§ **OBJECTIVE**:
Count the lines in the rows below that contain the string "kern", and reply with only that number.

[Records from a data source]

************

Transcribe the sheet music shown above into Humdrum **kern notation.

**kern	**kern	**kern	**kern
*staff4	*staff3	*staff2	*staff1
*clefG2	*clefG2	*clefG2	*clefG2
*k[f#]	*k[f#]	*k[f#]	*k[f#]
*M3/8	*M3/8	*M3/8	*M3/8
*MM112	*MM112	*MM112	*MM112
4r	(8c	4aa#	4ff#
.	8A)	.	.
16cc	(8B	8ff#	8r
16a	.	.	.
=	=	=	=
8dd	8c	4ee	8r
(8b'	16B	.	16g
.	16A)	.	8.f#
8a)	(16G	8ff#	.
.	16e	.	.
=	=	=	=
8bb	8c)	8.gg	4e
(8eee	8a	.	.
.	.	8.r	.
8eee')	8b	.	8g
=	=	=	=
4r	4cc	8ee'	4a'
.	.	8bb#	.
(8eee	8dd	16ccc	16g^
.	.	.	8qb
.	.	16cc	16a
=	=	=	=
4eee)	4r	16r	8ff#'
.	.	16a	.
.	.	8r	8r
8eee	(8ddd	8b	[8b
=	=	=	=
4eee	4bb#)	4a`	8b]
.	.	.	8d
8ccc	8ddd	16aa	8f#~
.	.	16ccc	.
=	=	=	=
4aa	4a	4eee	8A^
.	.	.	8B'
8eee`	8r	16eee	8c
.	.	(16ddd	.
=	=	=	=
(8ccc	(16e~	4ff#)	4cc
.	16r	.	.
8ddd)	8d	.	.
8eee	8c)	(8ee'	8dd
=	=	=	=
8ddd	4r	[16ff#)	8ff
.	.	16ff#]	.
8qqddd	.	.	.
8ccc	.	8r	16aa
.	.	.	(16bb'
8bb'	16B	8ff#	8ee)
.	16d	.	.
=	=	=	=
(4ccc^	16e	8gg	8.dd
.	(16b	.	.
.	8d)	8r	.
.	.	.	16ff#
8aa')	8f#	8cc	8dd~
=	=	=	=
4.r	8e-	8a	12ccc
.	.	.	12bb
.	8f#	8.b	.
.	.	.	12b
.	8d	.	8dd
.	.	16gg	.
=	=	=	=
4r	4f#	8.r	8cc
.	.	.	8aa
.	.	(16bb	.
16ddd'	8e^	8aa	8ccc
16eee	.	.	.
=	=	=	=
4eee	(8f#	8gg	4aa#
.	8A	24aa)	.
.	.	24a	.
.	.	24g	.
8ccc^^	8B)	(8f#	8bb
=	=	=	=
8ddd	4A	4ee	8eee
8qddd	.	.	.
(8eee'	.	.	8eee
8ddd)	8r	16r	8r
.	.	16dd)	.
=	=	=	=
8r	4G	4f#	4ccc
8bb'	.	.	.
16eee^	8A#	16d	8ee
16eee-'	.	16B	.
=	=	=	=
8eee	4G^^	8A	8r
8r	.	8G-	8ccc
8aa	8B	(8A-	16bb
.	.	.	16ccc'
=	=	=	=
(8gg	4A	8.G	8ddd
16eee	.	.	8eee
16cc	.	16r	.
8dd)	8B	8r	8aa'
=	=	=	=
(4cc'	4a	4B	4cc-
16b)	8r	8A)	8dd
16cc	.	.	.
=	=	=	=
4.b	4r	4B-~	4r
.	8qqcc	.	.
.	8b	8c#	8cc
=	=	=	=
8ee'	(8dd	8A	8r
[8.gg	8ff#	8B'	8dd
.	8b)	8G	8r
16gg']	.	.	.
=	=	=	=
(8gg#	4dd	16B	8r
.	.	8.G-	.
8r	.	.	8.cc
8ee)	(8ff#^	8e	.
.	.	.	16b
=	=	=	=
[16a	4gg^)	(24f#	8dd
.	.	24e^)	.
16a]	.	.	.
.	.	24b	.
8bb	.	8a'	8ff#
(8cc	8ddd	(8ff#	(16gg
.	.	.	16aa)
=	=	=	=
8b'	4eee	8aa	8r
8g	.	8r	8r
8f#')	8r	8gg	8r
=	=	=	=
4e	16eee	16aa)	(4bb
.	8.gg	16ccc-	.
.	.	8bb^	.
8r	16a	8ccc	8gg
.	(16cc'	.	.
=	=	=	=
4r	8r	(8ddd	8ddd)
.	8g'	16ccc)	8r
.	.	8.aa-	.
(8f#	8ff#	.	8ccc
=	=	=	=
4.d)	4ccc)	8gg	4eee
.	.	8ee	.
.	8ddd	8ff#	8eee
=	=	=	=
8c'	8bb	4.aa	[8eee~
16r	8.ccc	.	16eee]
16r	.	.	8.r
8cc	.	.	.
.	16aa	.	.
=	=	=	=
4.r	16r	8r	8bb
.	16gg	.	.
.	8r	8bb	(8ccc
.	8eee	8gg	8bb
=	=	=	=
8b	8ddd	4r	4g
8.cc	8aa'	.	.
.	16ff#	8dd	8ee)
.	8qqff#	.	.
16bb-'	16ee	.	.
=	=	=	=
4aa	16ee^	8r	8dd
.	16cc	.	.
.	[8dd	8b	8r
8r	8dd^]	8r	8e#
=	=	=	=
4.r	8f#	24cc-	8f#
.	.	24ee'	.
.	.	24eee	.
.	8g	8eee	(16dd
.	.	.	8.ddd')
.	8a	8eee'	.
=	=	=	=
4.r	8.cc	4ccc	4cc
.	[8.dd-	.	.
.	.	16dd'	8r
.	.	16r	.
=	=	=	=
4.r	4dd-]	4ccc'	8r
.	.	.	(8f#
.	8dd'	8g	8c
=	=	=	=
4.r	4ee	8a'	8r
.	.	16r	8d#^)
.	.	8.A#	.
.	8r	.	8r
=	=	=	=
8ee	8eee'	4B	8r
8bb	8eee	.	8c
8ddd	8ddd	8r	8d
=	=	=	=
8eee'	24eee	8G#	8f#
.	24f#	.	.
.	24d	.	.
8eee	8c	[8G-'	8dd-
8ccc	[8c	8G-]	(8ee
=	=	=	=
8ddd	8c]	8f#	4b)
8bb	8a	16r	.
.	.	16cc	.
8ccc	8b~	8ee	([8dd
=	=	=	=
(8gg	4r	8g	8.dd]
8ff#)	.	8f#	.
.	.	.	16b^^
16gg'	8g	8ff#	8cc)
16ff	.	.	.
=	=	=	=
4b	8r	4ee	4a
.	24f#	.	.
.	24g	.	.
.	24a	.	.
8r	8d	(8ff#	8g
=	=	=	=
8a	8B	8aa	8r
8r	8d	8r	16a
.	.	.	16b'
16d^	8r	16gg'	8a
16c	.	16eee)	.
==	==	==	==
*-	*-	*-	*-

************

§ **ANSWER IN FULL**:
2